[Available data Boundary: Start]
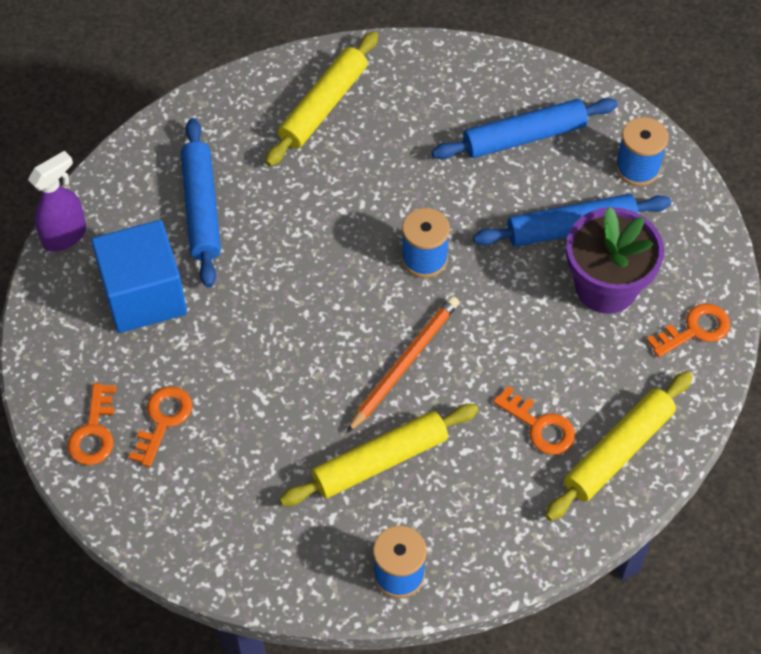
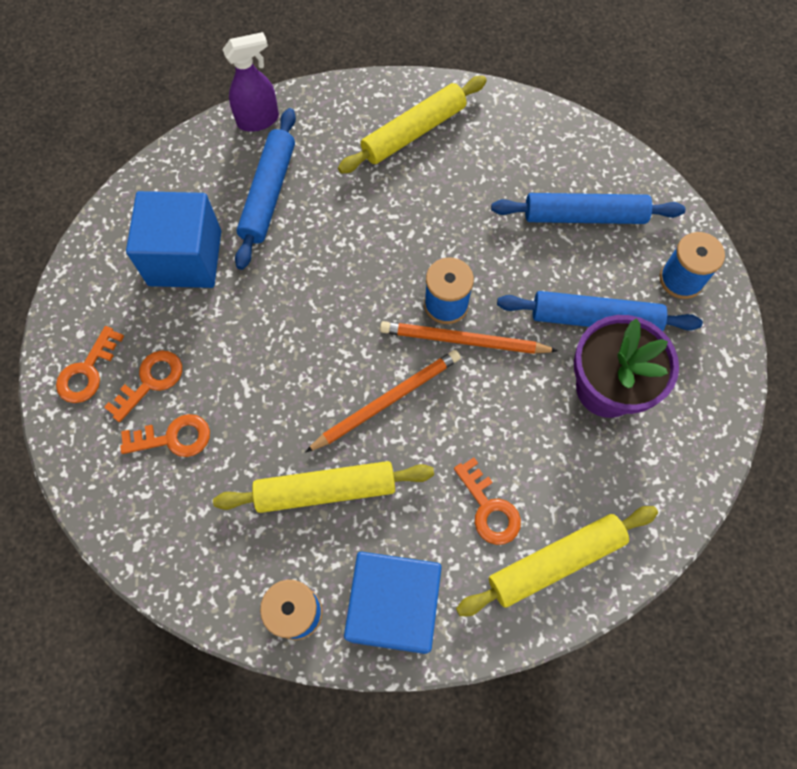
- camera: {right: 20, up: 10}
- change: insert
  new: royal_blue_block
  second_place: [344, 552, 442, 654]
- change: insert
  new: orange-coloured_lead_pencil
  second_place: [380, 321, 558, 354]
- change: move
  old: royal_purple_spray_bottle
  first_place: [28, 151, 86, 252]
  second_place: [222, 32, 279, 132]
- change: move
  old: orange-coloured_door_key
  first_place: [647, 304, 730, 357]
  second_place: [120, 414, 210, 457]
[Available data Boundary: End]
- _Assignment_
A verbatim copy of the listing is required, with all pictures left out.

- _Answer to the problem_
- camera: {right: 20, up: 10}
- change: insert
  new: royal_blue_block
  second_place: [344, 552, 442, 654]
- change: insert
  new: orange-coloured_lead_pencil
  second_place: [380, 321, 558, 354]
- change: move
  old: royal_purple_spray_bottle
  first_place: [28, 151, 86, 252]
  second_place: [222, 32, 279, 132]
- change: move
  old: orange-coloured_door_key
  first_place: [647, 304, 730, 357]
  second_place: [120, 414, 210, 457]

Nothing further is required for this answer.